Scan the material below for every line with the string "grey", and copy those lines.
******************************
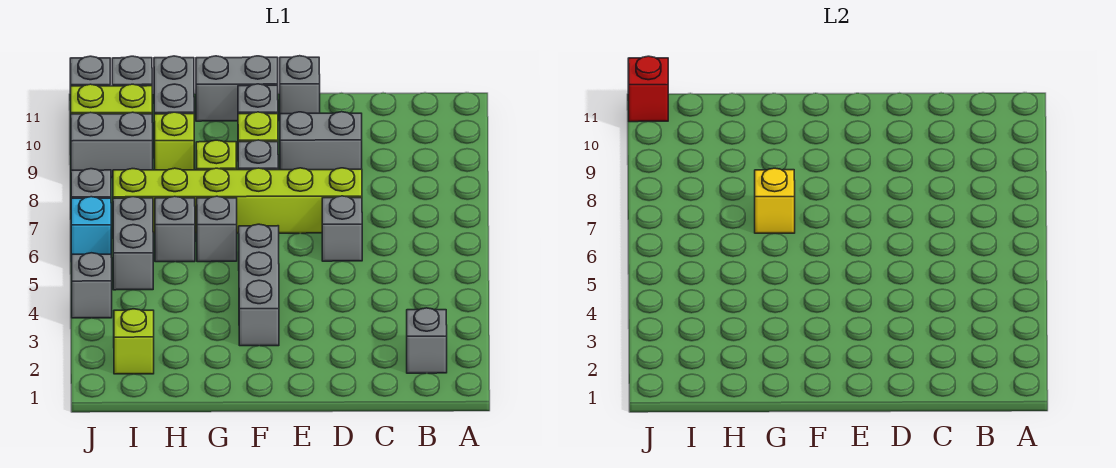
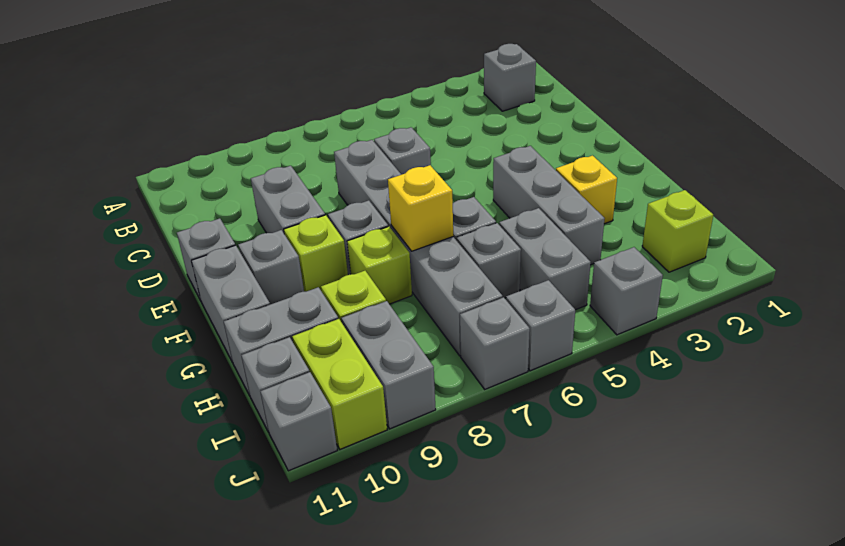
lime brick D7:I7 level 1 -> grey brick D7:I7 level 1
grey brick F3:F5 level 1 -> grey brick F4:H4 level 1
none -> yellow brick G3 level 1
grey brick I5:I6 level 1 -> grey brick H5:I5 level 1
cyan brick J6 level 1 -> grey brick J6 level 1
red brick J11 level 2 -> none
******************************
§ Completed exercise:
lime brick D7:I7 level 1 -> grey brick D7:I7 level 1
grey brick F3:F5 level 1 -> grey brick F4:H4 level 1
grey brick I5:I6 level 1 -> grey brick H5:I5 level 1
cyan brick J6 level 1 -> grey brick J6 level 1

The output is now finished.